-------- DATA SECTION

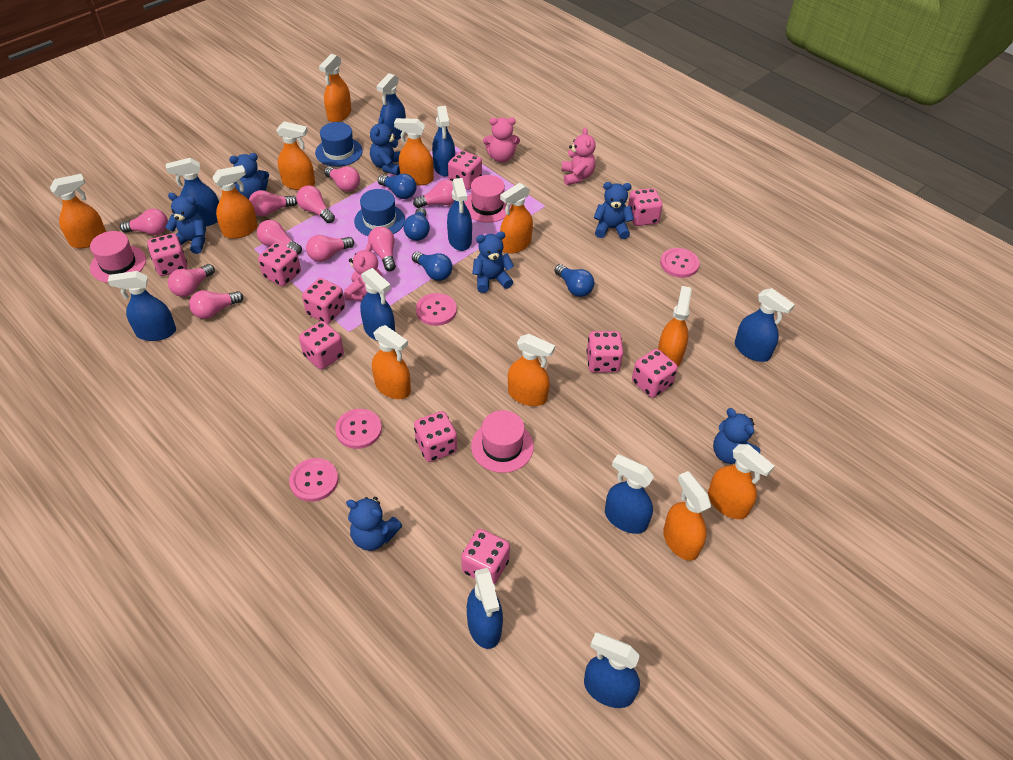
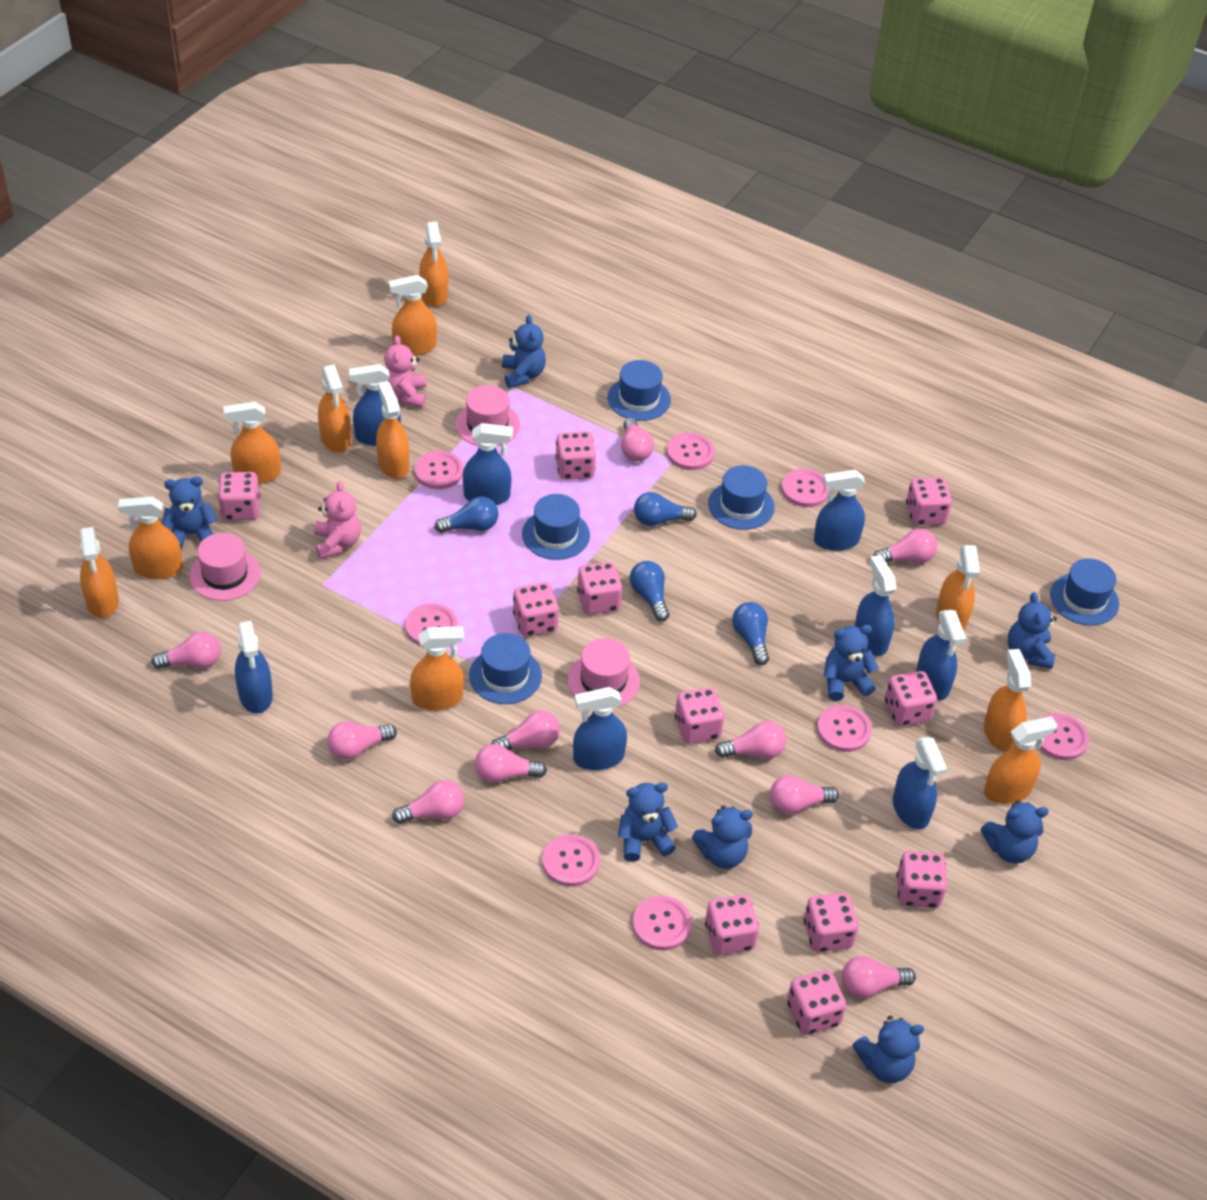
blue hat: 2 -> 5
blue spray bottle: 10 -> 8
blue teddy bear: 7 -> 8
pink button: 4 -> 8
pink dice: 10 -> 11
pink teddy bear: 3 -> 2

----------------

**TASK DESCRIPTION:** Pictures don't belong in the copy. Transcribe every record exactly as it appears.

**RESPONSE AREA:**
blue hat: 2 -> 5
blue spray bottle: 10 -> 8
blue teddy bear: 7 -> 8
pink button: 4 -> 8
pink dice: 10 -> 11
pink teddy bear: 3 -> 2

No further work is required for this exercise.